* What you will do *
Give back the line where "The brown_duck at" appears and all the lines after it until the listing ends, unchanged and with nothing else.

* Given data *
━━━━
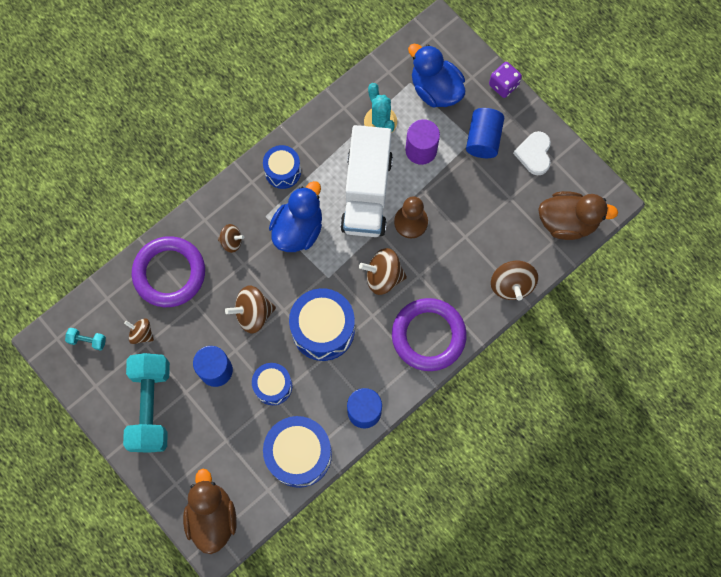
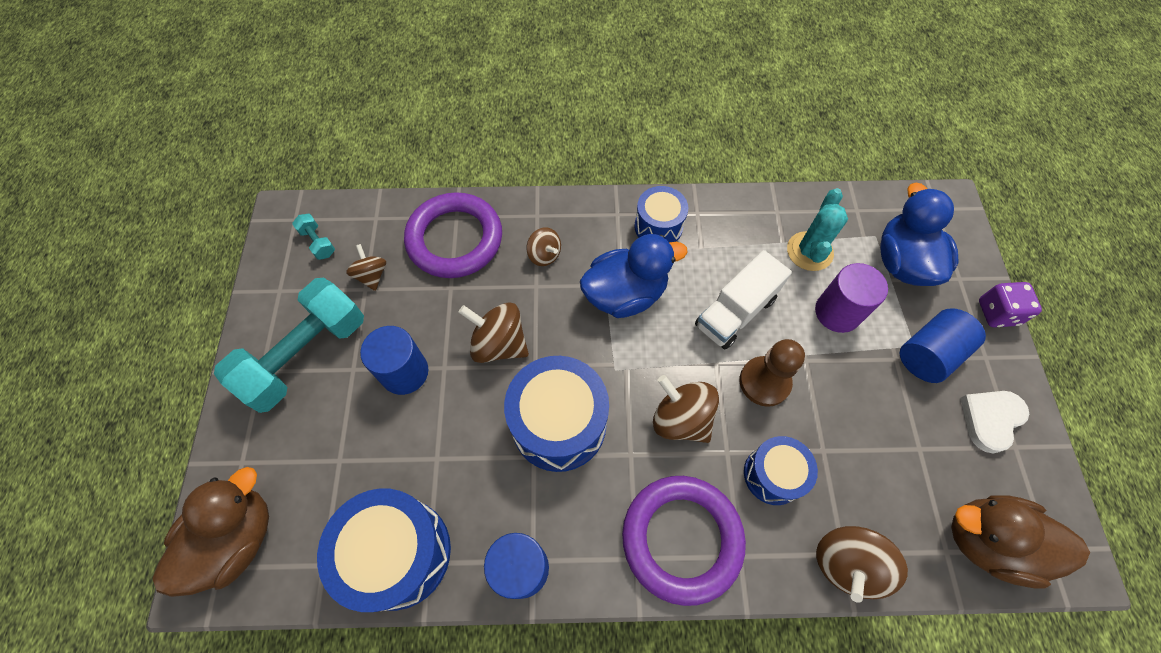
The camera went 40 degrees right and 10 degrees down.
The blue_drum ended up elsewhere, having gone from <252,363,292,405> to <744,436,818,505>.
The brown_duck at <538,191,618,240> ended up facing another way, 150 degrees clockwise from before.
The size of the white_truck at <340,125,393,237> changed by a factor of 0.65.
━━━━
* Task solution *
The brown_duck at <538,191,618,240> ended up facing another way, 150 degrees clockwise from before.
The size of the white_truck at <340,125,393,237> changed by a factor of 0.65.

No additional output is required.